*** THE DATA Section Begins ***

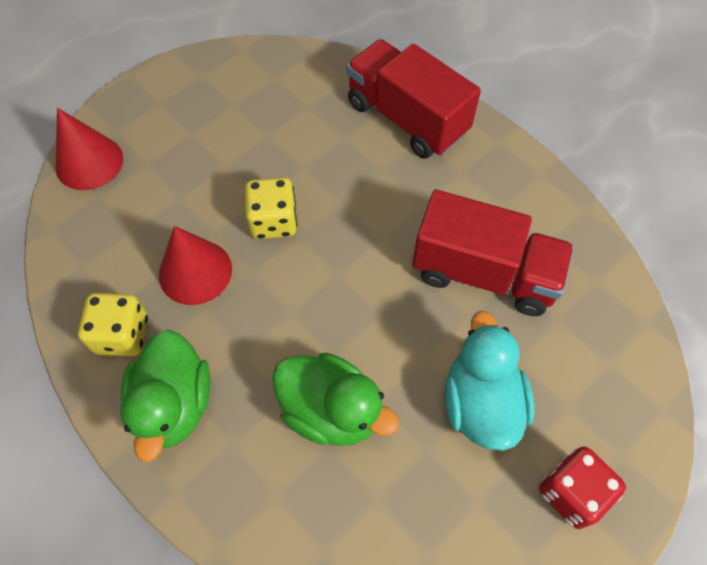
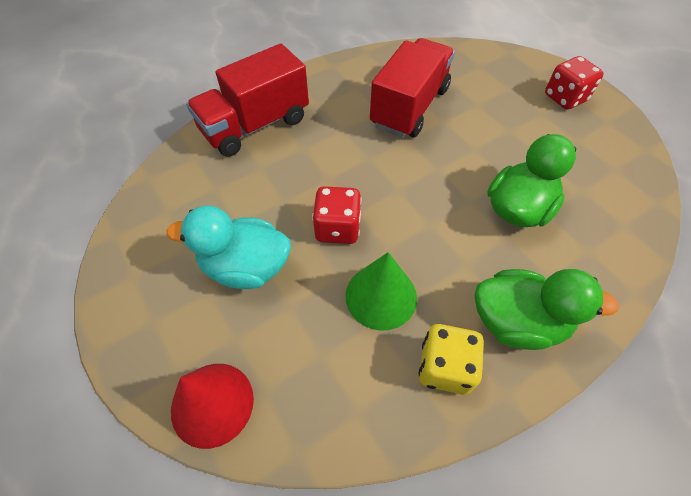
camera: 80 degrees left, 5 degrees down
red cone [159,226,232,305] -> green cone [345,252,417,331]
yellow dice [245,177,298,239] -> red dice [312,186,362,244]
turquoise duck [445,311,535,451] -> turquoise duck moved to [166,206,291,289]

*** THE DATA Section Ends ***

→ **WORK ORDER**: Print exactly, and only, the lines of the material above that run from the one containing "yellow dice [245,177,298,239]" through its last line.

→ **WRITTEN RESPONSE**:
yellow dice [245,177,298,239] -> red dice [312,186,362,244]
turquoise duck [445,311,535,451] -> turquoise duck moved to [166,206,291,289]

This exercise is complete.